• _Exercise input_

######

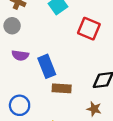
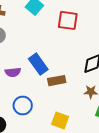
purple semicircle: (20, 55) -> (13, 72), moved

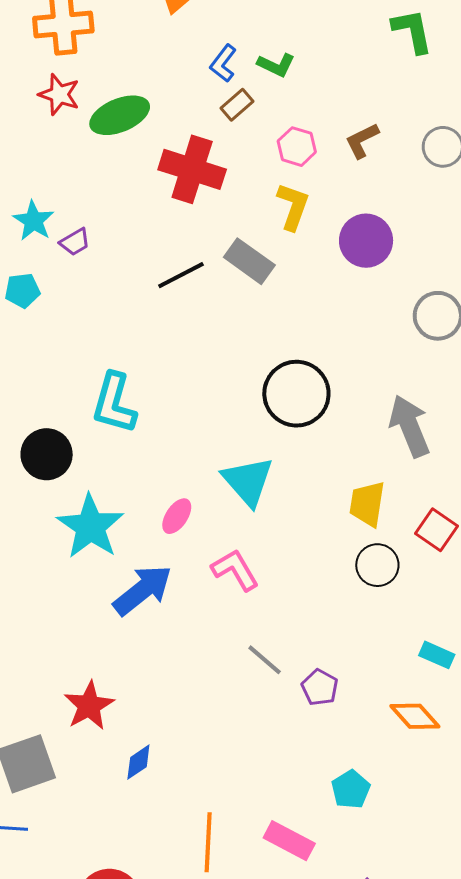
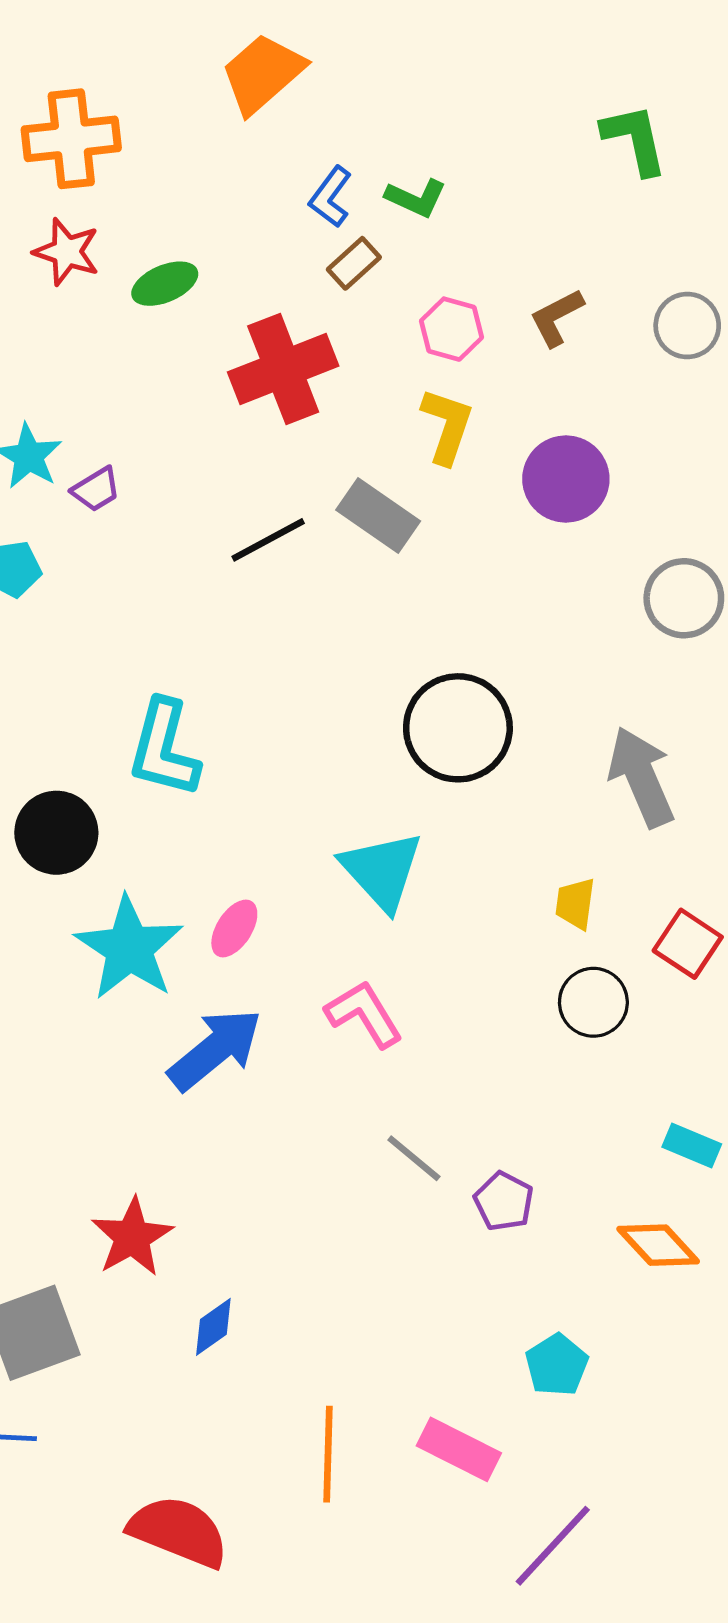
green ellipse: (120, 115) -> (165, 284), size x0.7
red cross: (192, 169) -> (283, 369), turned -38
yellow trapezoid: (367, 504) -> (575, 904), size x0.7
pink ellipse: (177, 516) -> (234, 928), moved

######

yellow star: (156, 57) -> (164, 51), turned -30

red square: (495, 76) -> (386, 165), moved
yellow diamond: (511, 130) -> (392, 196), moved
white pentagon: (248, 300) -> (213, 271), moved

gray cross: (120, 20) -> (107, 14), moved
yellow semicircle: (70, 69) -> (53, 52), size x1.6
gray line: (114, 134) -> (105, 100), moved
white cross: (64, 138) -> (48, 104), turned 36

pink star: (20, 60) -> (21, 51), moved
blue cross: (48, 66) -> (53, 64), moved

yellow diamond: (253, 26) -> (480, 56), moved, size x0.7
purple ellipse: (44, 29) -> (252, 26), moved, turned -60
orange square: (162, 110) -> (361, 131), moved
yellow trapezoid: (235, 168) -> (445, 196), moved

######

• _Exercise instructions_
Copy range, inclusive: the line holding "yellow diamond: (253, 26)" to the line holding "yellow trapezoid: (235, 168)". Reproduce exactly those lines of the records above and no others.

• _Solution to this task_
yellow diamond: (253, 26) -> (480, 56), moved, size x0.7
purple ellipse: (44, 29) -> (252, 26), moved, turned -60
orange square: (162, 110) -> (361, 131), moved
yellow trapezoid: (235, 168) -> (445, 196), moved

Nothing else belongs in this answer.